Materiale fornito:
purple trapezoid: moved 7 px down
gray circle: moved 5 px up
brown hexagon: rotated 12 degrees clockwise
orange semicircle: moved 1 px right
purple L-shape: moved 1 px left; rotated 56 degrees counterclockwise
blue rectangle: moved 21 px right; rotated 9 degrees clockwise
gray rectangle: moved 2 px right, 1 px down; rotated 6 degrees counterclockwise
---
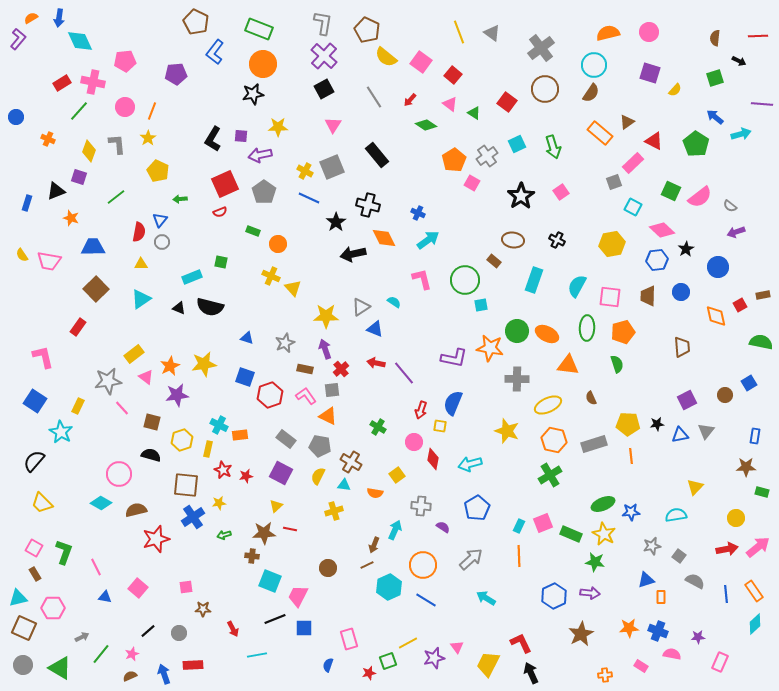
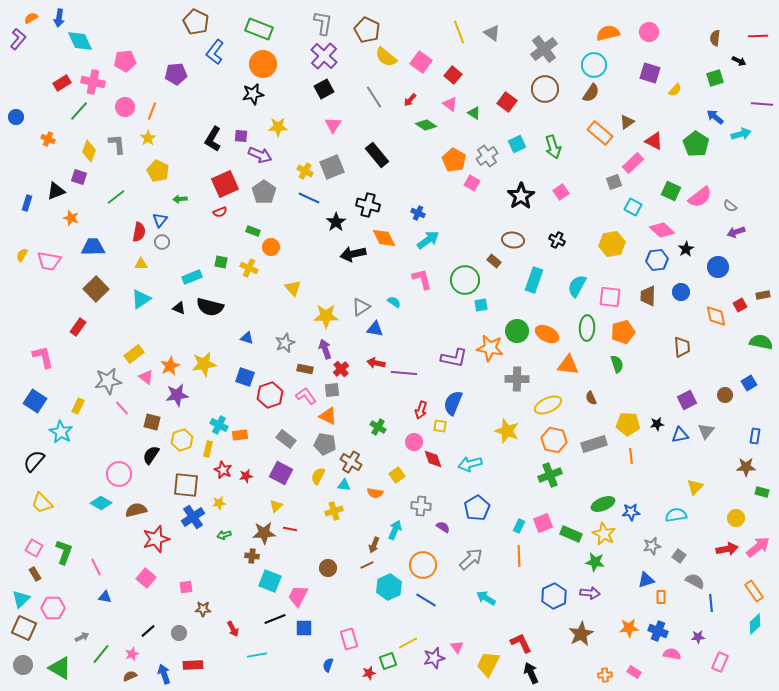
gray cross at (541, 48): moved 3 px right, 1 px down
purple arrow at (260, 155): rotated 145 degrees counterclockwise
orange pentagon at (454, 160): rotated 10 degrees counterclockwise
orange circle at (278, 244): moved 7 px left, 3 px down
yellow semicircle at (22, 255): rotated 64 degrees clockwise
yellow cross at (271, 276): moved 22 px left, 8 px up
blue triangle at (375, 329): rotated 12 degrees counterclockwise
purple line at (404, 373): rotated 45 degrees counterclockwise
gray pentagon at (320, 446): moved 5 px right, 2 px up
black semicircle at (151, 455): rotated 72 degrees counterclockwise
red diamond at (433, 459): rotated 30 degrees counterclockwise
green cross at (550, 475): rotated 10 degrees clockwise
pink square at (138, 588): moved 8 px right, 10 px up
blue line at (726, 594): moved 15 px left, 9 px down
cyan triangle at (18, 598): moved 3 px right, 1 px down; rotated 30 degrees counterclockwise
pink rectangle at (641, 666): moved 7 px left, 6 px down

Obiettivo:
Ricopia tali e quali le righe che vanno da quella contenente "purple trapezoid: moved 7 px down" a quella contenente "gray rectangle: moved", entrambe comprese.

Risposta finale:
purple trapezoid: moved 7 px down
gray circle: moved 5 px up
brown hexagon: rotated 12 degrees clockwise
orange semicircle: moved 1 px right
purple L-shape: moved 1 px left; rotated 56 degrees counterclockwise
blue rectangle: moved 21 px right; rotated 9 degrees clockwise
gray rectangle: moved 2 px right, 1 px down; rotated 6 degrees counterclockwise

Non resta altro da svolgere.